→ **PROMPT**: A word-for-word copy of the records below is needed, without the images.

(Beginning of PROVIDED ENTRIES)

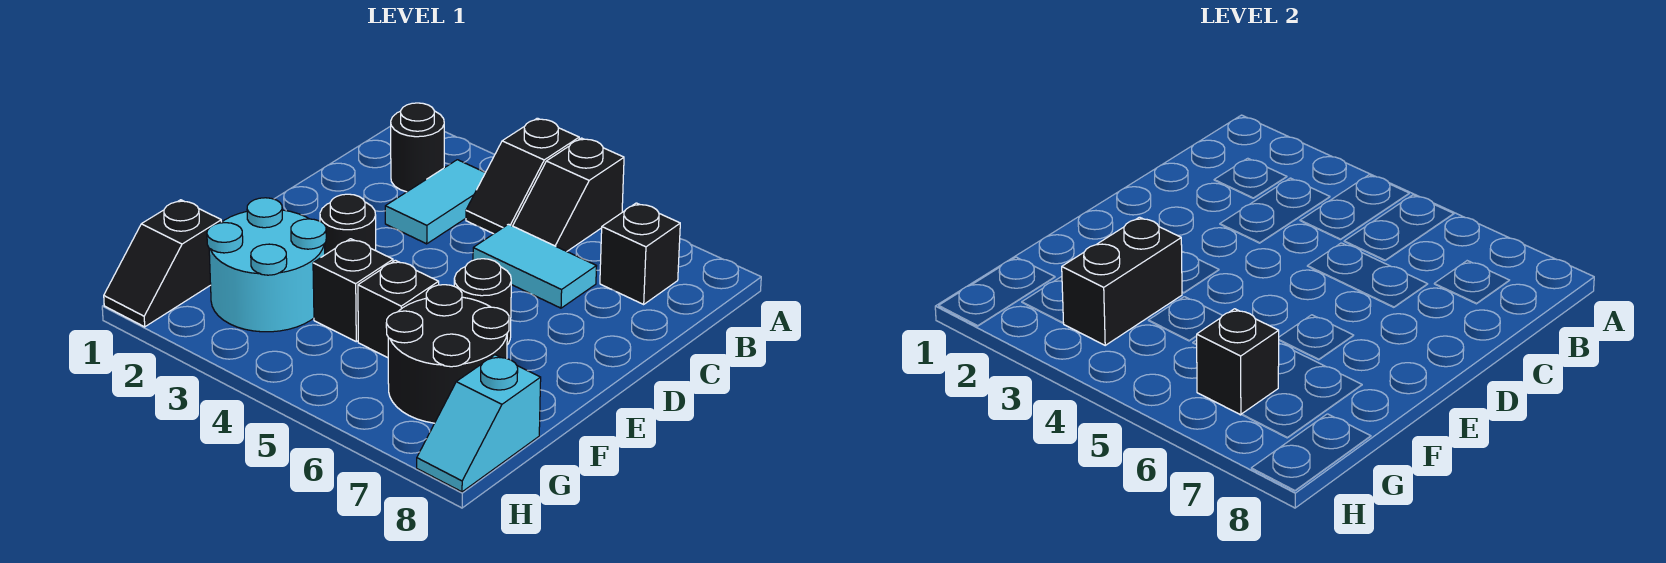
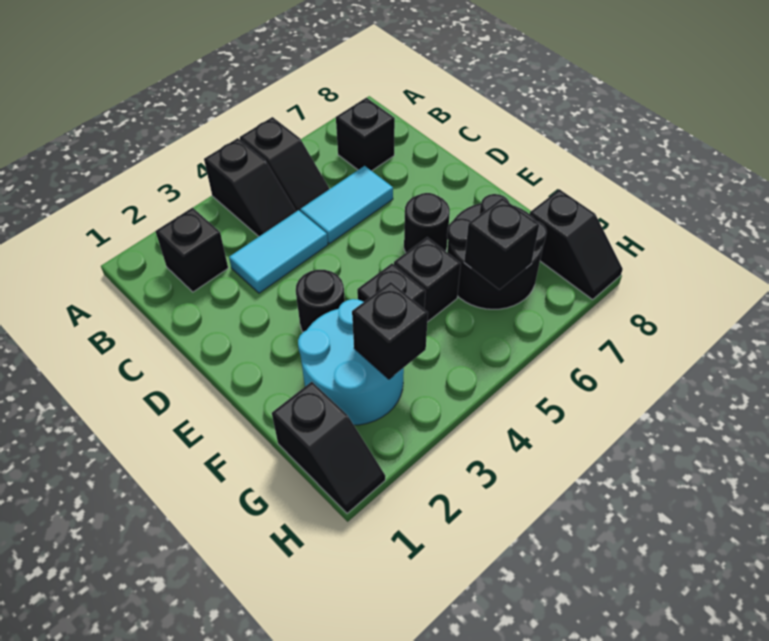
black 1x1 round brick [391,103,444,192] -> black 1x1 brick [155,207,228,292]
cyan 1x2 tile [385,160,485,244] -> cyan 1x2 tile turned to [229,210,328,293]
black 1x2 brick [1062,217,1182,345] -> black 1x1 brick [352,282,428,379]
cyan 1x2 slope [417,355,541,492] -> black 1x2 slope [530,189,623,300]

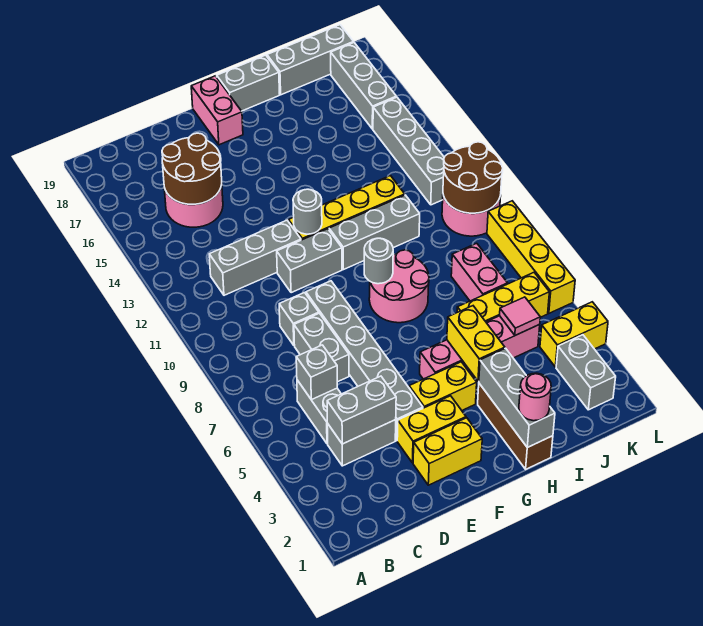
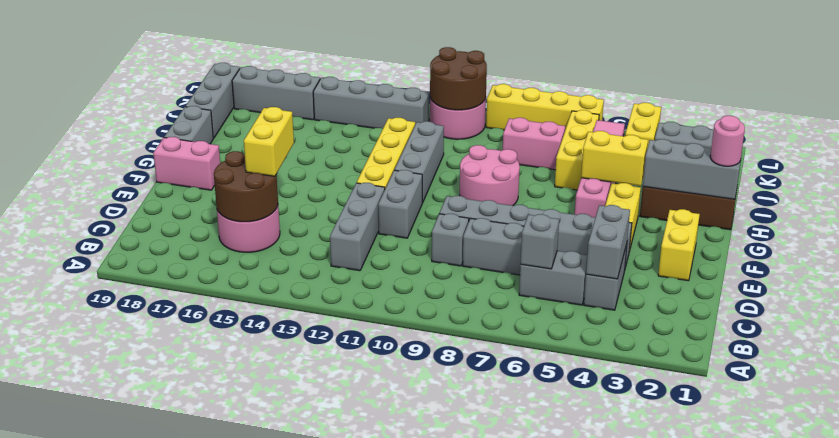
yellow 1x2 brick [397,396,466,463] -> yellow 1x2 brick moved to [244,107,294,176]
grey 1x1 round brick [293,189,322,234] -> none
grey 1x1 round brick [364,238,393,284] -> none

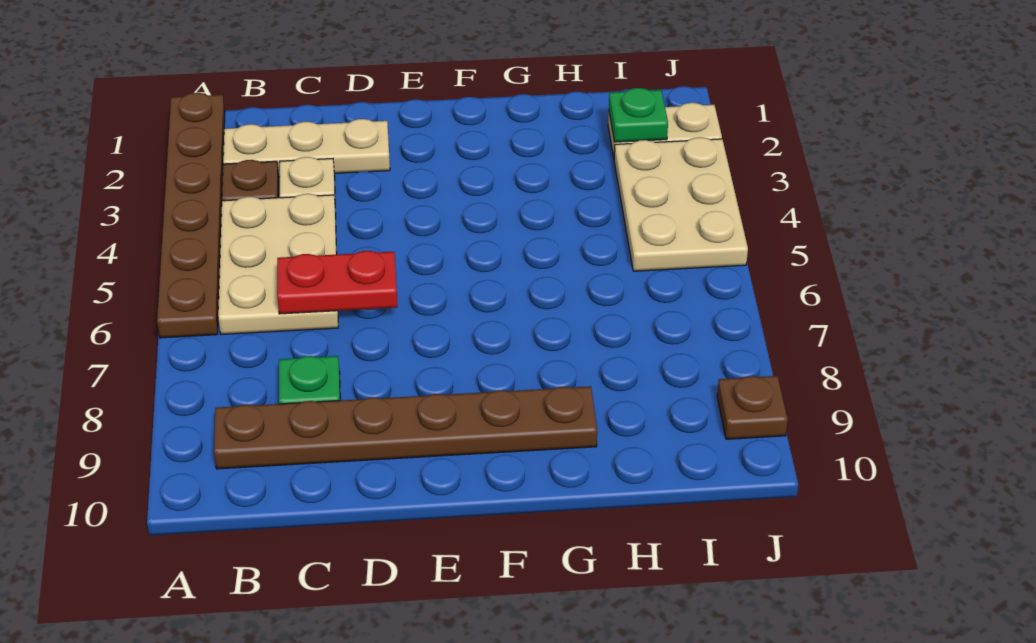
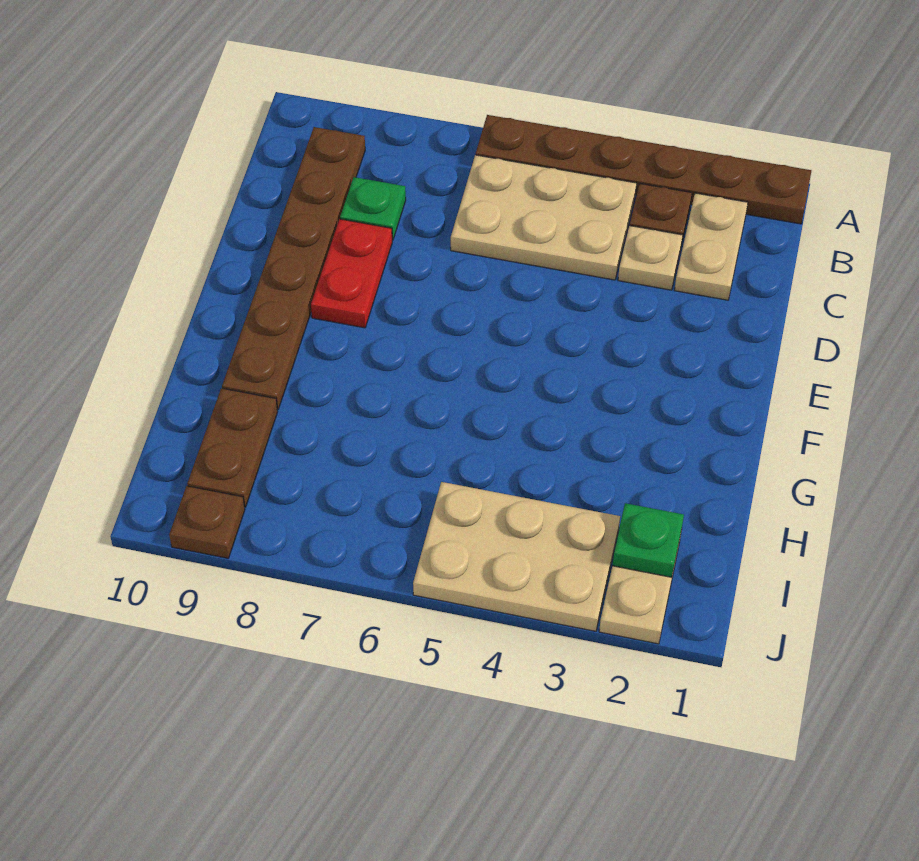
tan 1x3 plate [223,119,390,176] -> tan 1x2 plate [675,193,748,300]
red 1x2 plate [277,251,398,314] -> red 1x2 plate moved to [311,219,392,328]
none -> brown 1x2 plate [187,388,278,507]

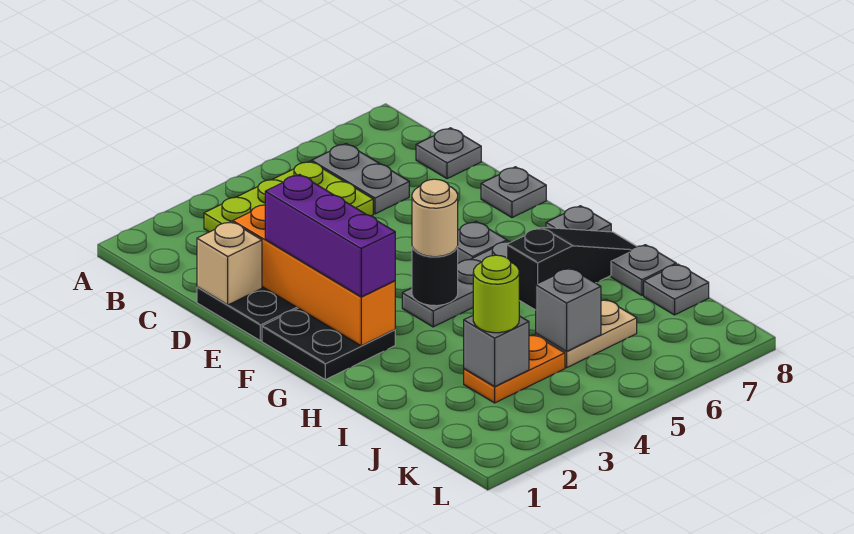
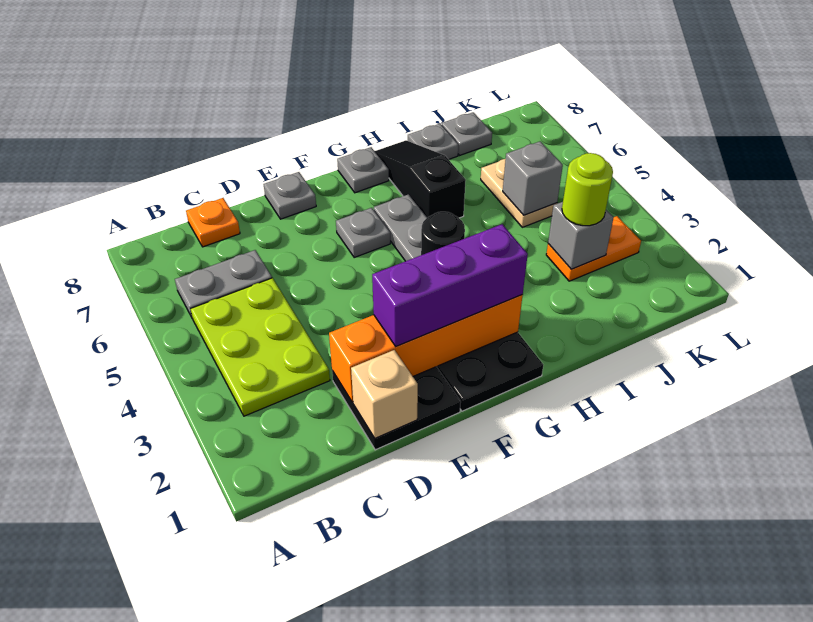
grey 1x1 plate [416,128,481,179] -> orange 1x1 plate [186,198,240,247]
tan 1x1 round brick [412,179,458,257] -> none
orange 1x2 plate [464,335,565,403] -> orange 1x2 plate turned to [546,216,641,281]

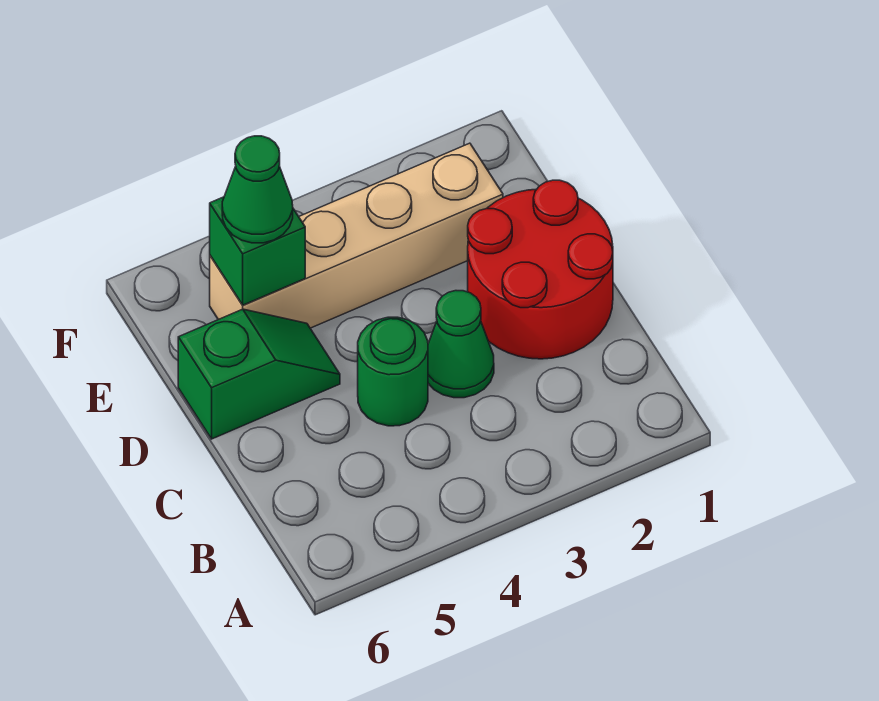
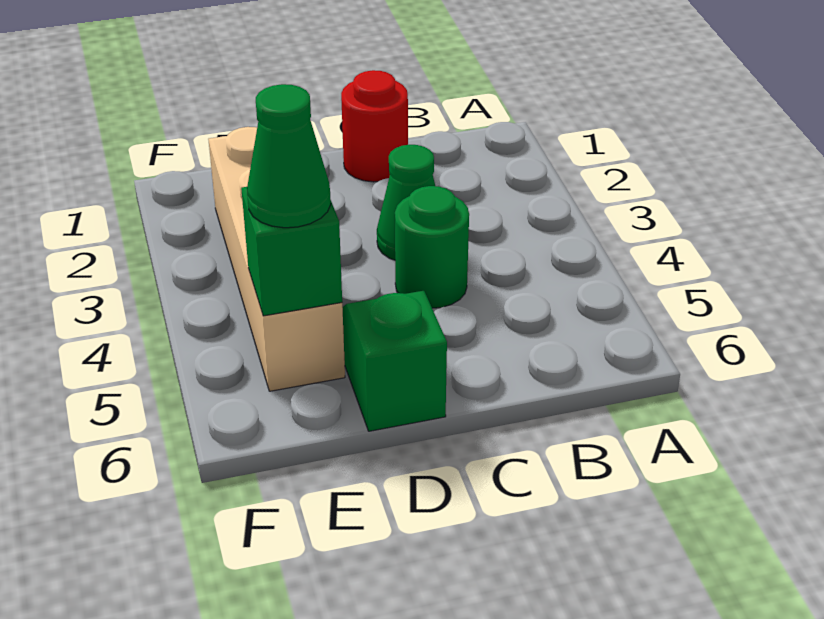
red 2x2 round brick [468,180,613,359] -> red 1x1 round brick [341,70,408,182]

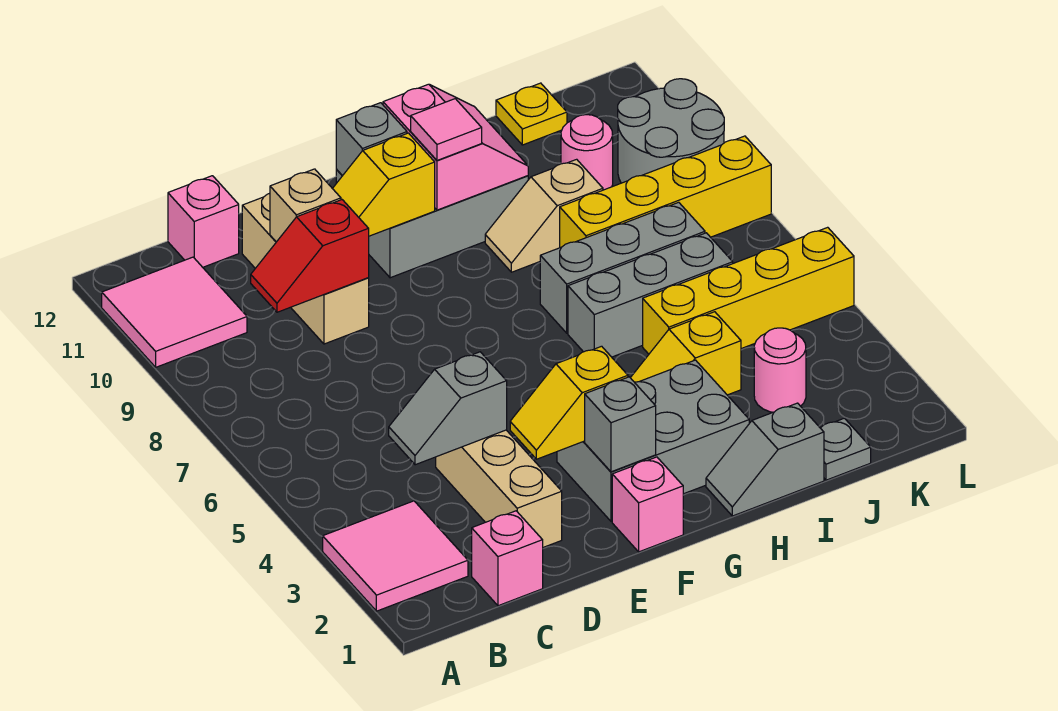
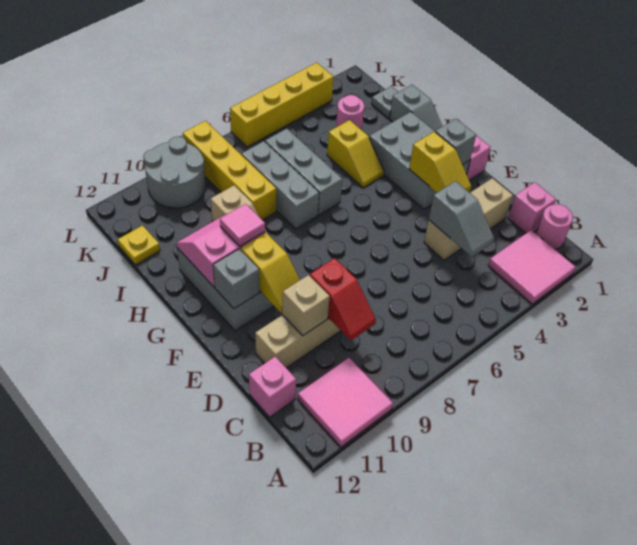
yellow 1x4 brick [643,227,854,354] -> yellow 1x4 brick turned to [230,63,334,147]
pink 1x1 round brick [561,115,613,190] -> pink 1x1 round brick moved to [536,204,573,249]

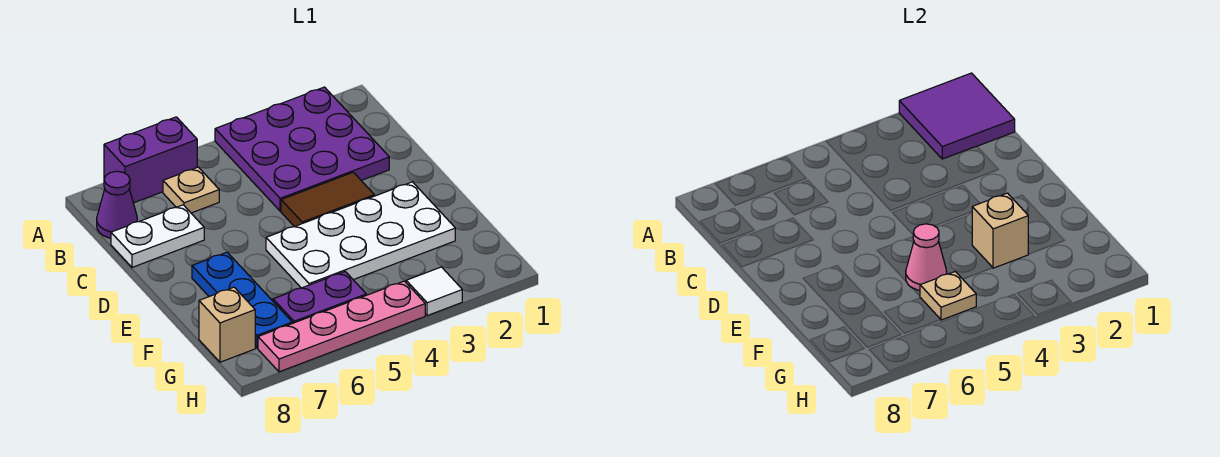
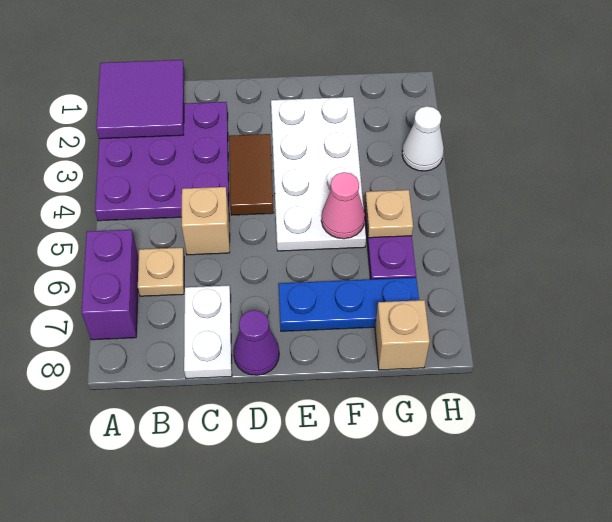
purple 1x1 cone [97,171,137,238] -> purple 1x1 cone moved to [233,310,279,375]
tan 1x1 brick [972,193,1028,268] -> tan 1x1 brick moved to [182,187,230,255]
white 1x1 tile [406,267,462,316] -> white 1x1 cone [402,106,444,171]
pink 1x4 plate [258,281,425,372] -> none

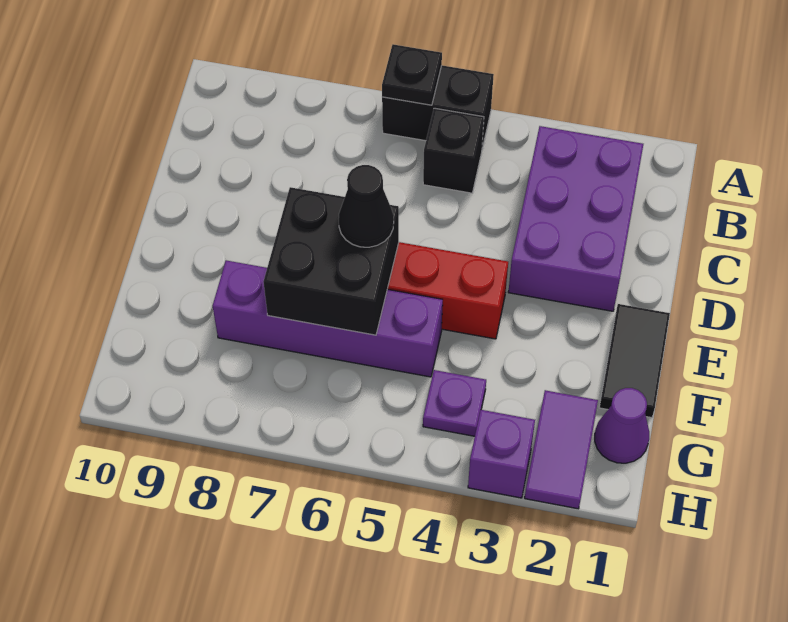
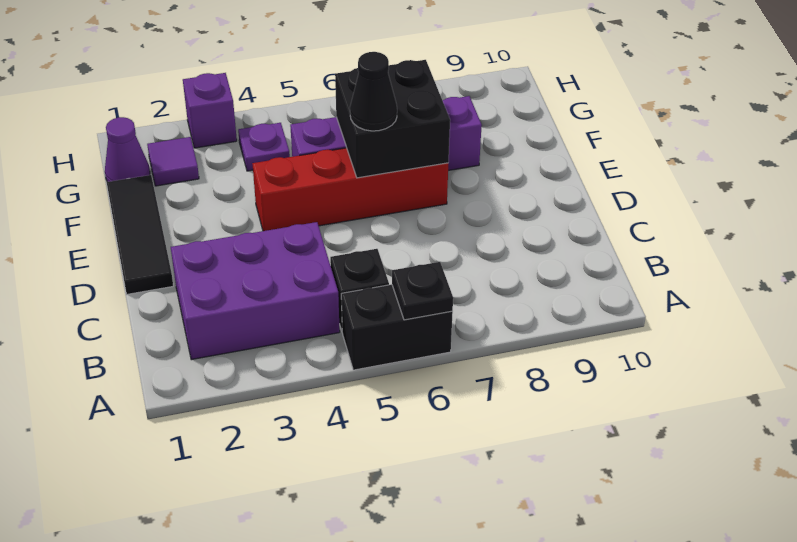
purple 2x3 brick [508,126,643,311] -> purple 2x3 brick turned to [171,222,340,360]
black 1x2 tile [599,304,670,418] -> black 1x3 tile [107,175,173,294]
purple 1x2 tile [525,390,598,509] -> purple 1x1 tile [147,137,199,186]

(End of PROVIDED ENTRIES)

→ **ANSWER SECTION**:
black 1x1 round brick [391,103,444,192] -> black 1x1 brick [155,207,228,292]
cyan 1x2 tile [385,160,485,244] -> cyan 1x2 tile turned to [229,210,328,293]
black 1x2 brick [1062,217,1182,345] -> black 1x1 brick [352,282,428,379]
cyan 1x2 slope [417,355,541,492] -> black 1x2 slope [530,189,623,300]

yellow 1x2 brick [397,396,466,463] -> yellow 1x2 brick moved to [244,107,294,176]
grey 1x1 round brick [293,189,322,234] -> none
grey 1x1 round brick [364,238,393,284] -> none

tan 1x3 plate [223,119,390,176] -> tan 1x2 plate [675,193,748,300]
red 1x2 plate [277,251,398,314] -> red 1x2 plate moved to [311,219,392,328]
none -> brown 1x2 plate [187,388,278,507]

grey 1x1 plate [416,128,481,179] -> orange 1x1 plate [186,198,240,247]
tan 1x1 round brick [412,179,458,257] -> none
orange 1x2 plate [464,335,565,403] -> orange 1x2 plate turned to [546,216,641,281]

red 2x2 round brick [468,180,613,359] -> red 1x1 round brick [341,70,408,182]

yellow 1x4 brick [643,227,854,354] -> yellow 1x4 brick turned to [230,63,334,147]
pink 1x1 round brick [561,115,613,190] -> pink 1x1 round brick moved to [536,204,573,249]

purple 1x1 cone [97,171,137,238] -> purple 1x1 cone moved to [233,310,279,375]
tan 1x1 brick [972,193,1028,268] -> tan 1x1 brick moved to [182,187,230,255]
white 1x1 tile [406,267,462,316] -> white 1x1 cone [402,106,444,171]
pink 1x4 plate [258,281,425,372] -> none

purple 2x3 brick [508,126,643,311] -> purple 2x3 brick turned to [171,222,340,360]
black 1x2 tile [599,304,670,418] -> black 1x3 tile [107,175,173,294]
purple 1x2 tile [525,390,598,509] -> purple 1x1 tile [147,137,199,186]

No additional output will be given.